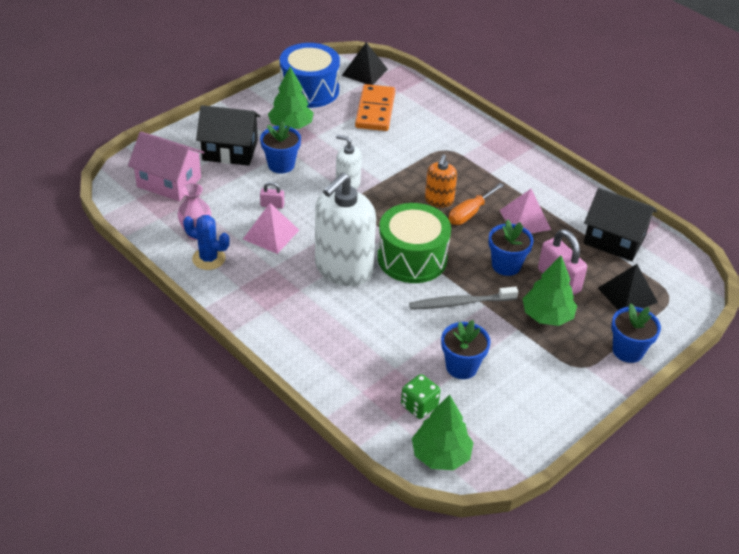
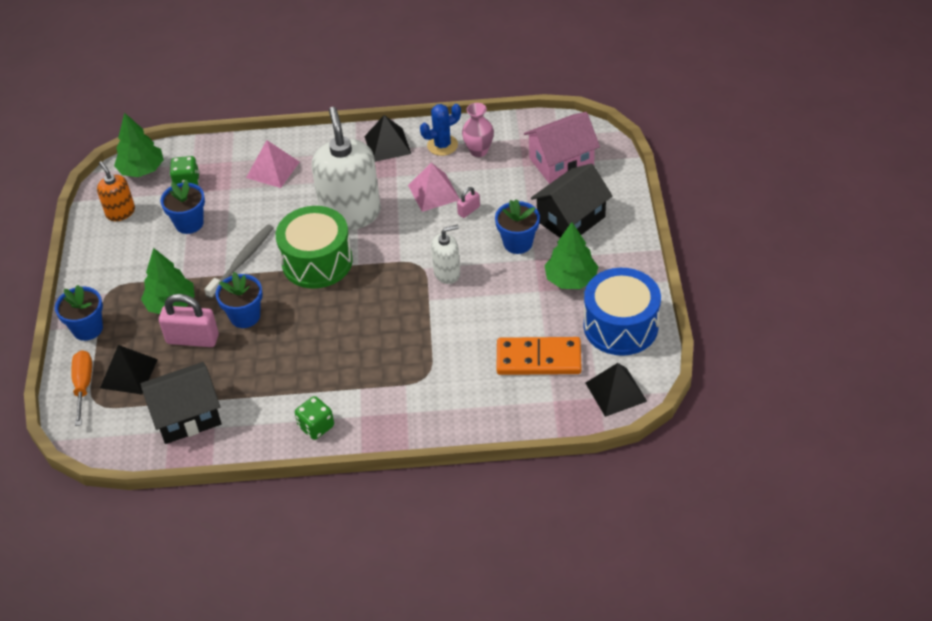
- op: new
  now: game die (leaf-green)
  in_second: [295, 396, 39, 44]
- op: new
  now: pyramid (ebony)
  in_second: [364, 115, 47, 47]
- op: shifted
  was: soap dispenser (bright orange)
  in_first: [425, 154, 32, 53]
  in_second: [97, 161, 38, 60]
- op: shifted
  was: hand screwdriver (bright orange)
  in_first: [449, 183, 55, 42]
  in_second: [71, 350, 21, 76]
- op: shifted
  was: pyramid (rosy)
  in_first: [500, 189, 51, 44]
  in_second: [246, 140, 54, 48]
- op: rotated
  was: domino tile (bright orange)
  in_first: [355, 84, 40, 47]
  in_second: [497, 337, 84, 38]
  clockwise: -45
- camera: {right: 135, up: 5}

= = = = =

## WHAT IS BEING ASKED
Print the records word for word and exclude any picture they hold.

## ANSWER SECTION
- op: new
  now: game die (leaf-green)
  in_second: [295, 396, 39, 44]
- op: new
  now: pyramid (ebony)
  in_second: [364, 115, 47, 47]
- op: shifted
  was: soap dispenser (bright orange)
  in_first: [425, 154, 32, 53]
  in_second: [97, 161, 38, 60]
- op: shifted
  was: hand screwdriver (bright orange)
  in_first: [449, 183, 55, 42]
  in_second: [71, 350, 21, 76]
- op: shifted
  was: pyramid (rosy)
  in_first: [500, 189, 51, 44]
  in_second: [246, 140, 54, 48]
- op: rotated
  was: domino tile (bright orange)
  in_first: [355, 84, 40, 47]
  in_second: [497, 337, 84, 38]
  clockwise: -45
- camera: {right: 135, up: 5}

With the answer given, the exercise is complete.